» PROBLEM REQUIREMENTS
Output the listing exactly, without its pictures.

BEGIN

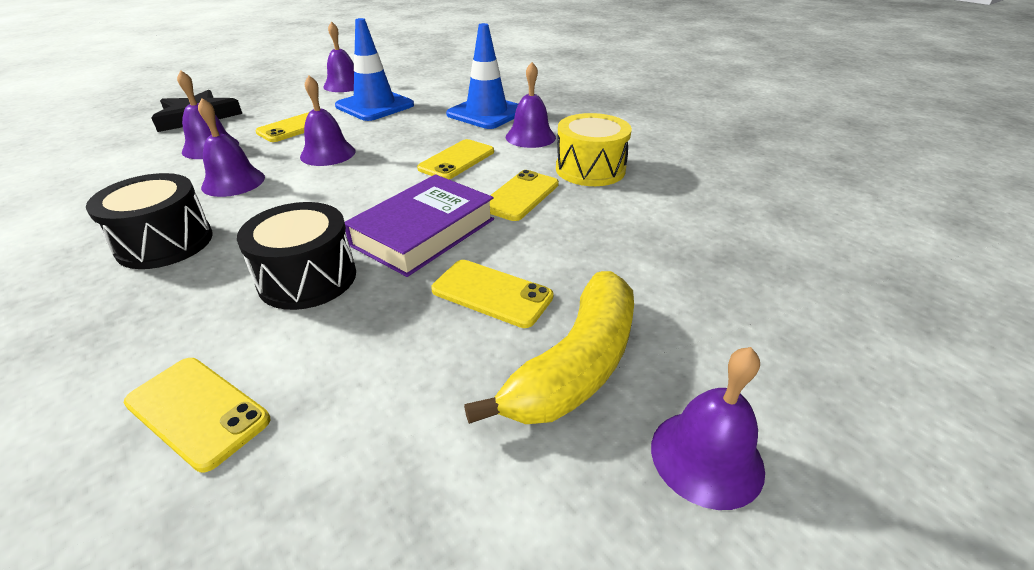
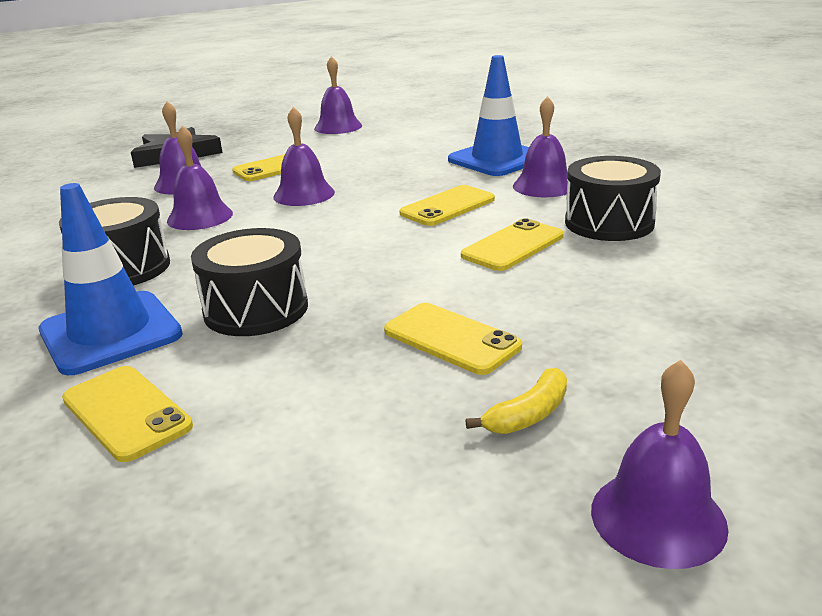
camera: 15 degrees right, 10 degrees down
blue traffic cone [335,18,414,121] -> blue traffic cone moved to [39,183,183,375]
purple book [345,174,494,277] -> none
yellow banana [464,271,634,424] -> yellow banana [466,368,567,434], size x0.46
yellow drum [556,113,632,186] -> black drum [565,156,661,241]

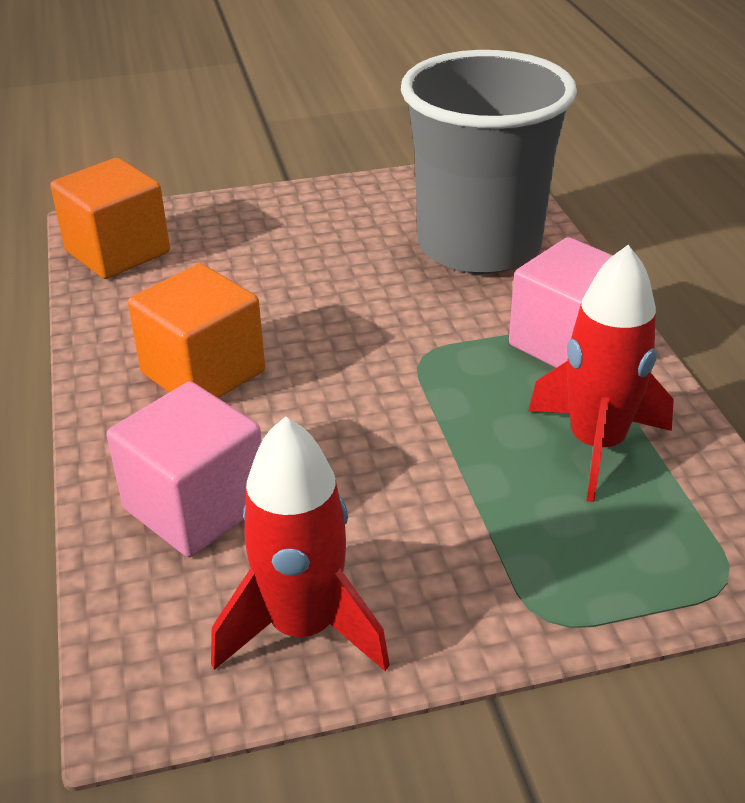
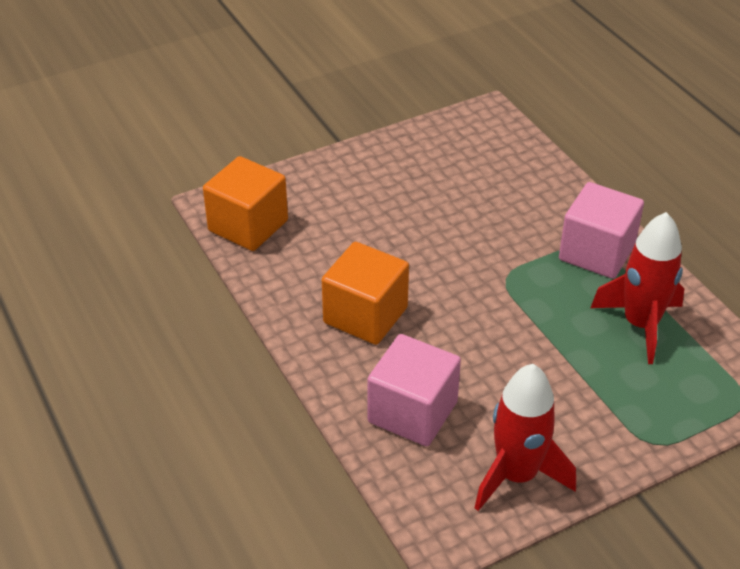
camera: 15 degrees left, 5 degrees up
grey cup [401,50,577,274] -> none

END

» EXERCISE ANSWER
camera: 15 degrees right, 10 degrees down
blue traffic cone [335,18,414,121] -> blue traffic cone moved to [39,183,183,375]
purple book [345,174,494,277] -> none
yellow banana [464,271,634,424] -> yellow banana [466,368,567,434], size x0.46
yellow drum [556,113,632,186] -> black drum [565,156,661,241]

camera: 15 degrees left, 5 degrees up
grey cup [401,50,577,274] -> none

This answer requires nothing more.